Scan the listing below. Copy each line that contains "STAT".

----- Data records

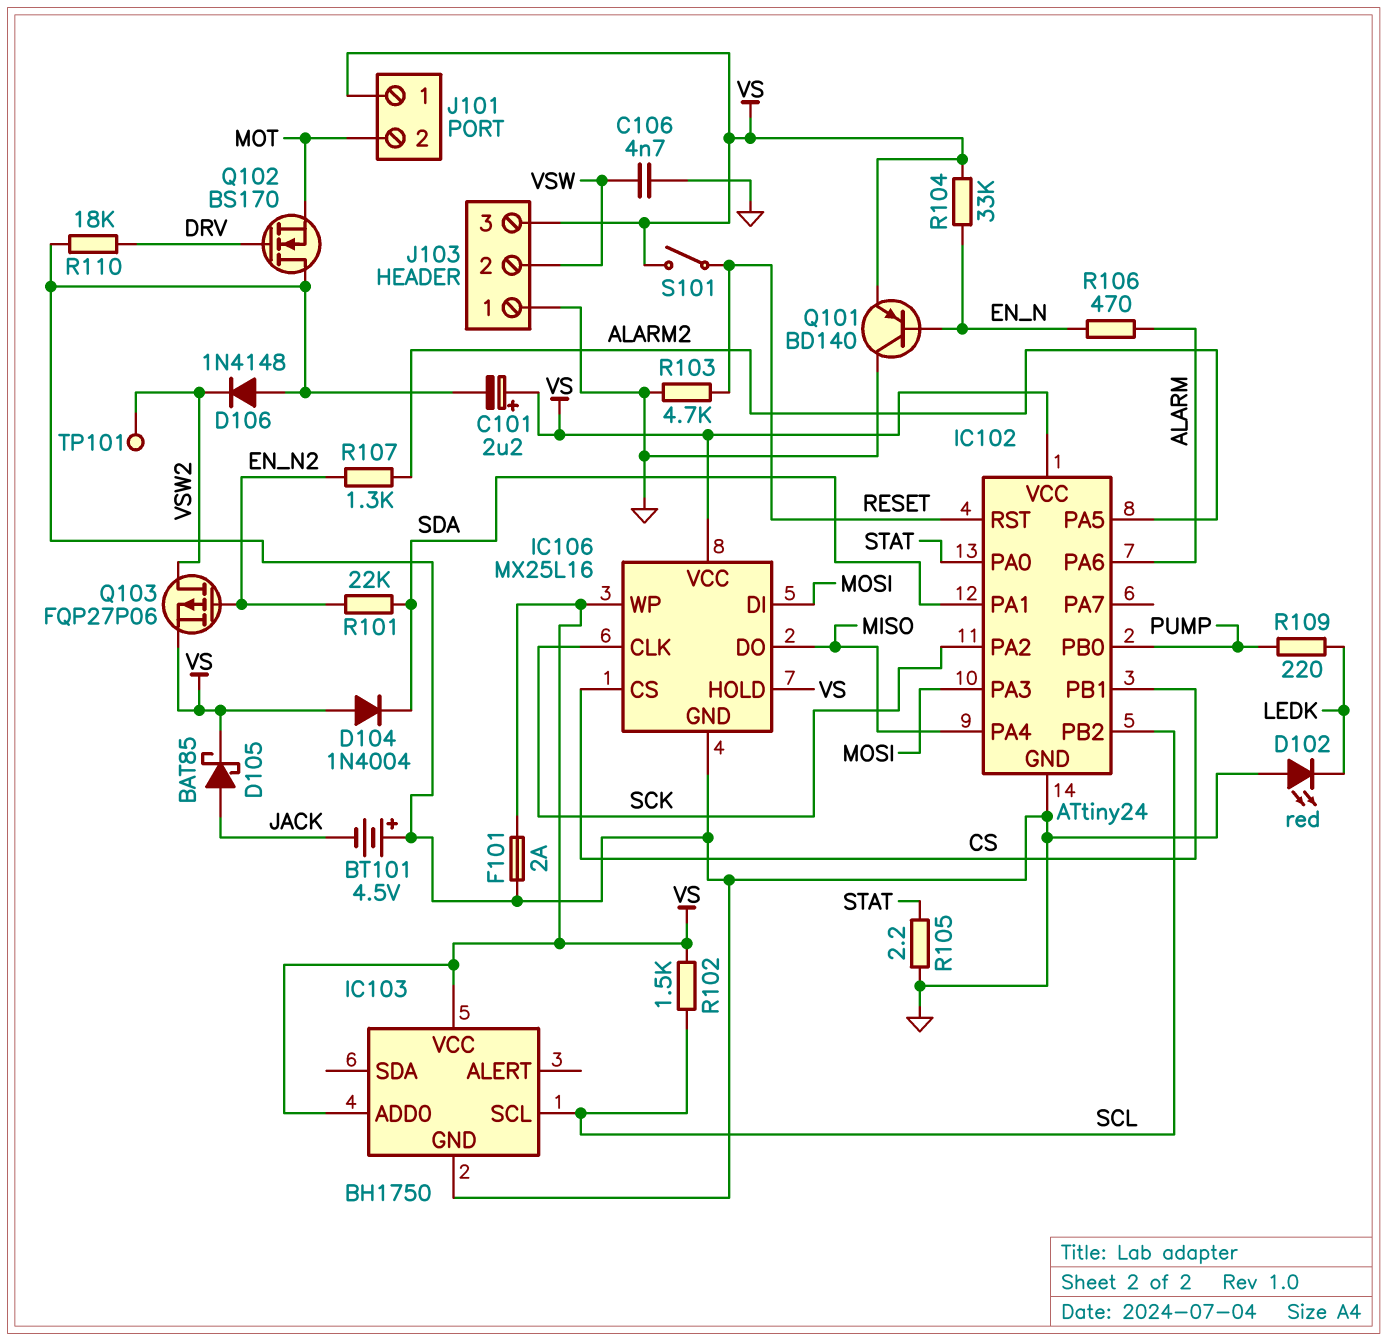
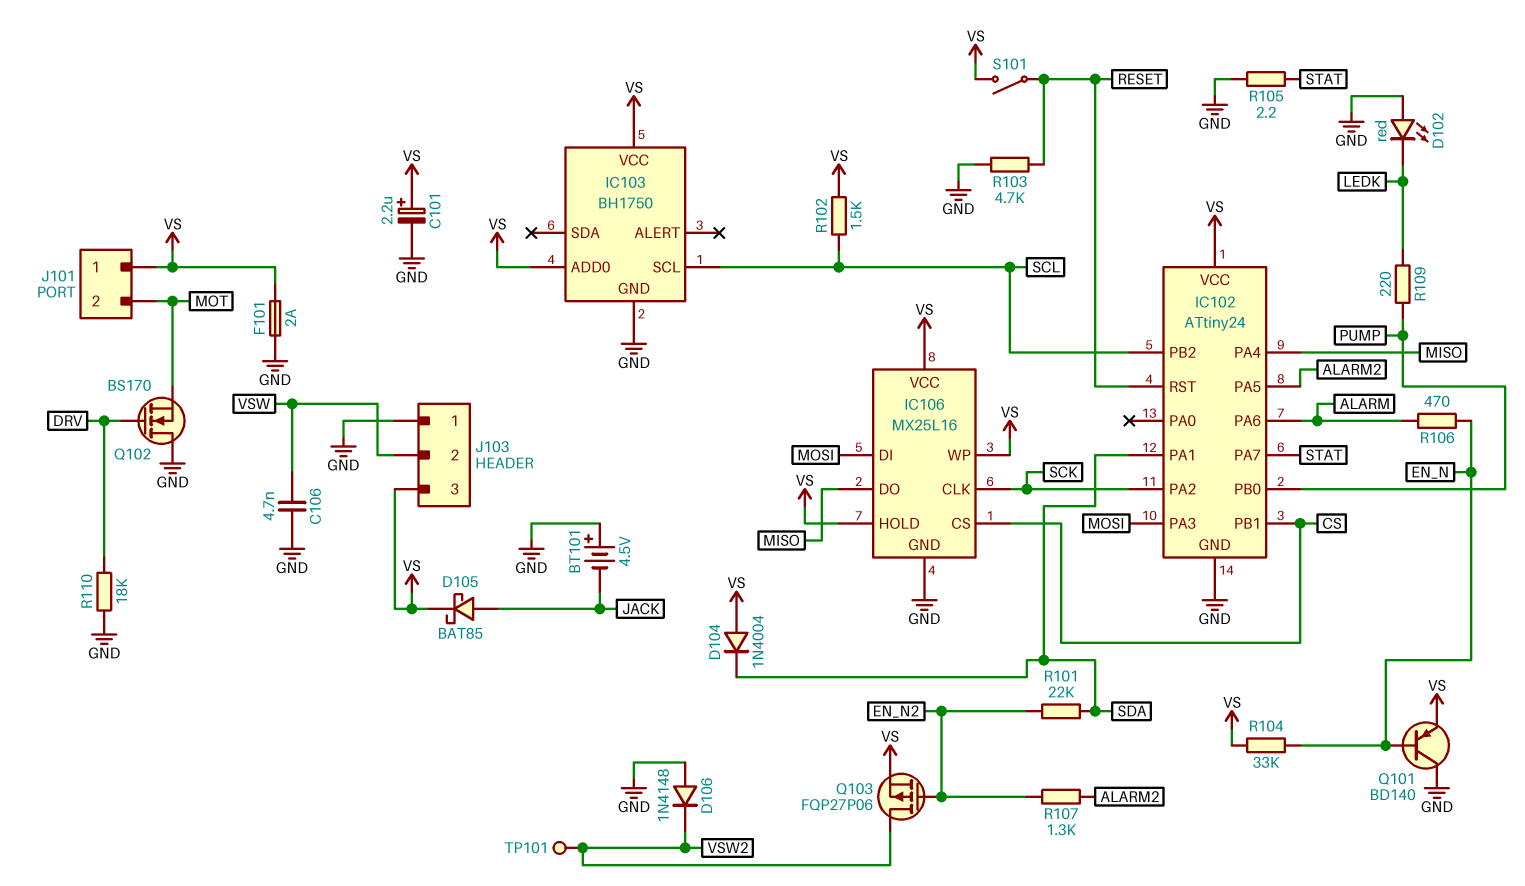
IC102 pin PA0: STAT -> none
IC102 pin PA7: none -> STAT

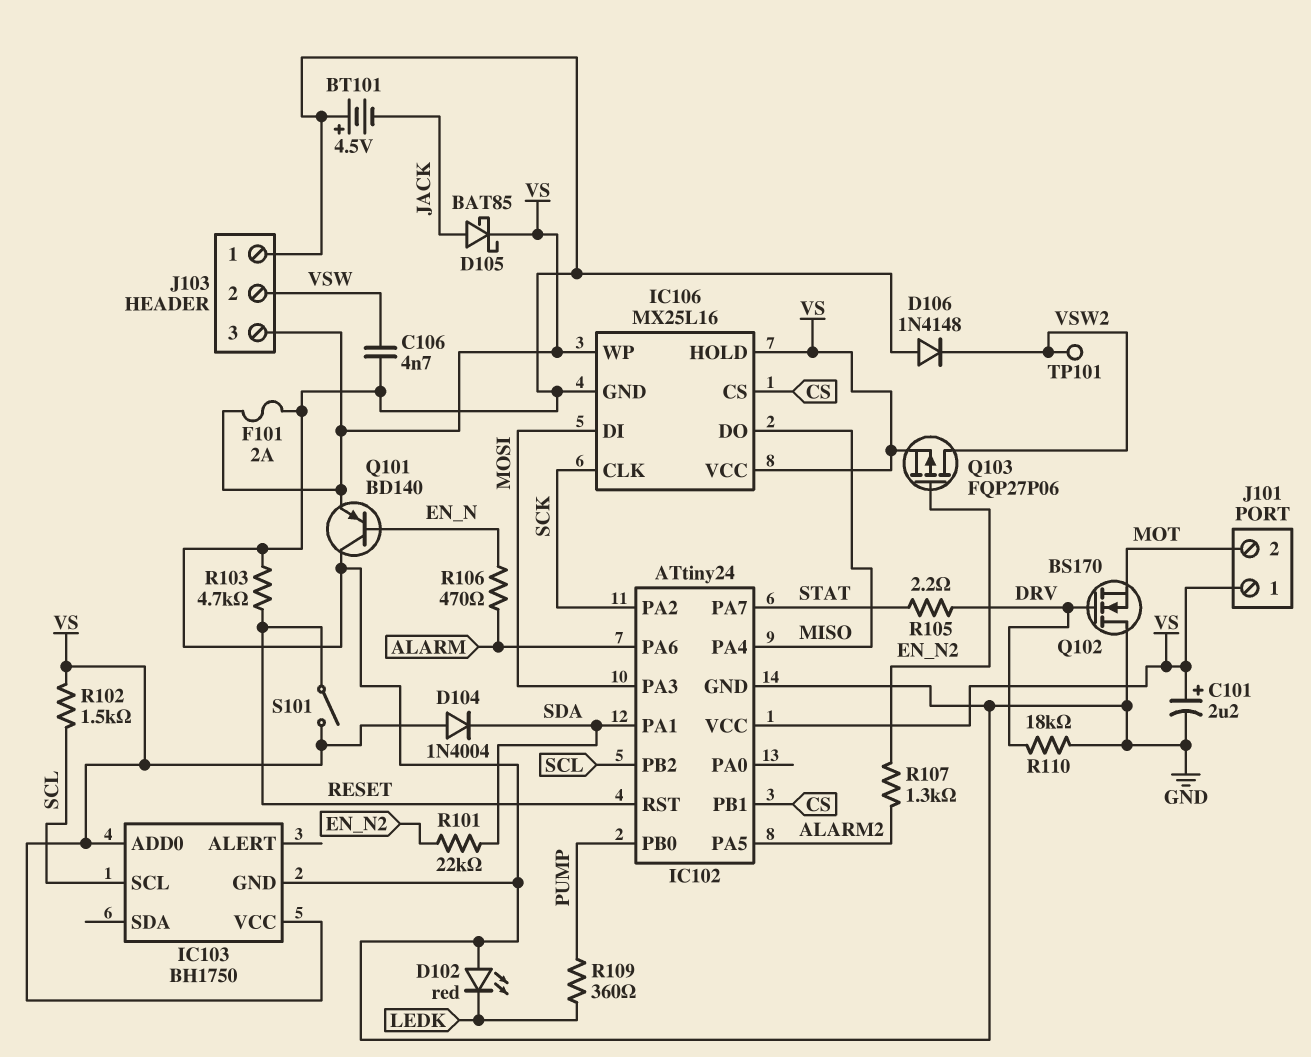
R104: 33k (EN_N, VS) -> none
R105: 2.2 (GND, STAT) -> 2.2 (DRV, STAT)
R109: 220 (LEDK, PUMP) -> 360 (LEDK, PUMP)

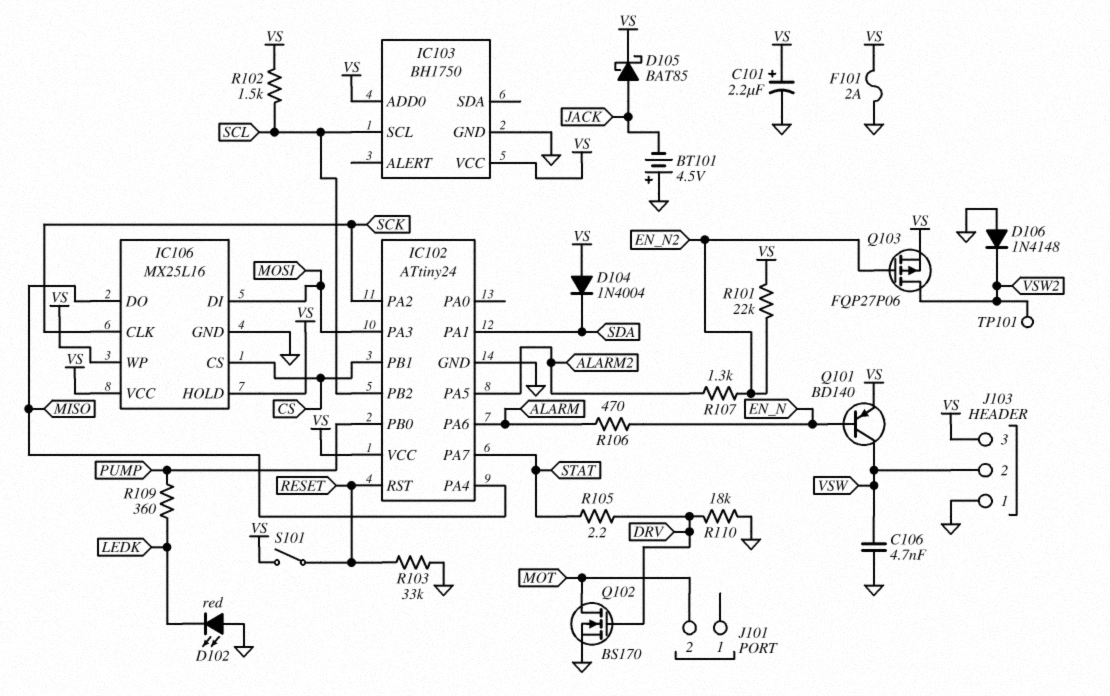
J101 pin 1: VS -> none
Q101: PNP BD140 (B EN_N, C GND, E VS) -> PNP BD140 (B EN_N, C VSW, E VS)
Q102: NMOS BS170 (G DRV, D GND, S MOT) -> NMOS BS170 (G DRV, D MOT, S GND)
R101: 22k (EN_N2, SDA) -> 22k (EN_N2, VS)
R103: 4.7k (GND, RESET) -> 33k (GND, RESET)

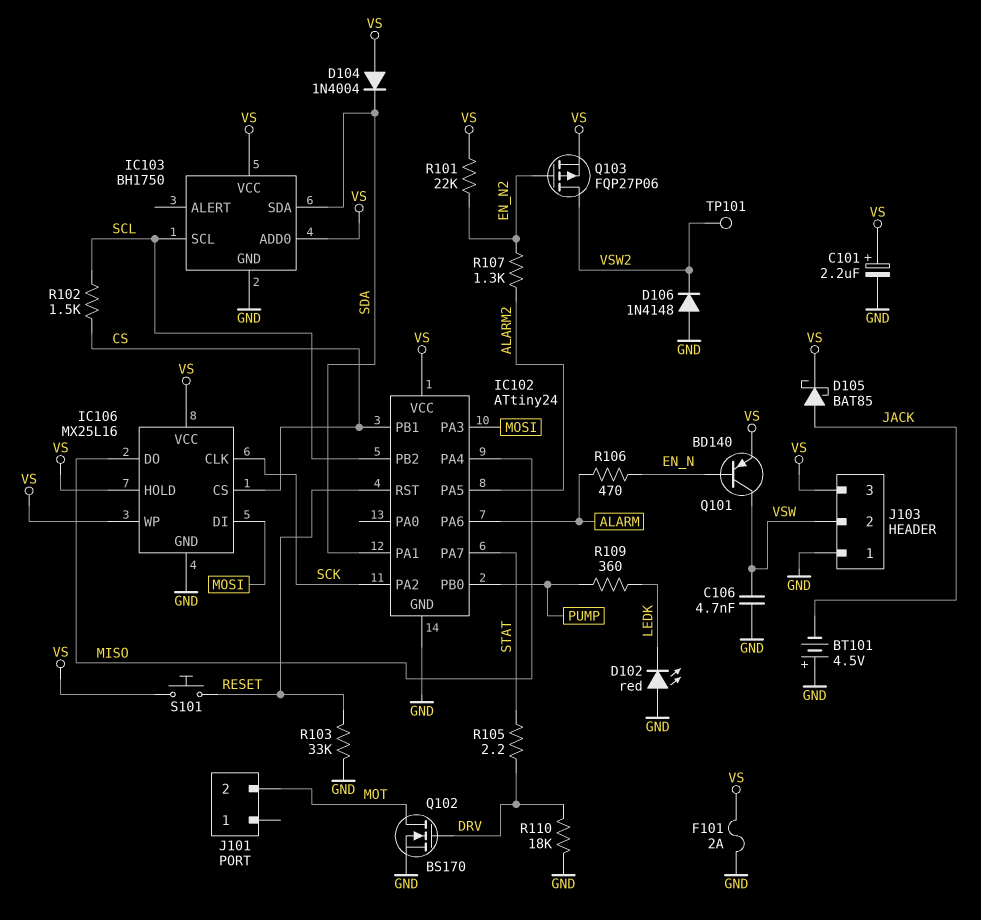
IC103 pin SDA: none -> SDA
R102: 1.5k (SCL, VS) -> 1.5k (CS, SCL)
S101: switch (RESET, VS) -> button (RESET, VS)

----------

• _Problem solution_
IC102 pin PA0: STAT -> none
IC102 pin PA7: none -> STAT
R105: 2.2 (GND, STAT) -> 2.2 (DRV, STAT)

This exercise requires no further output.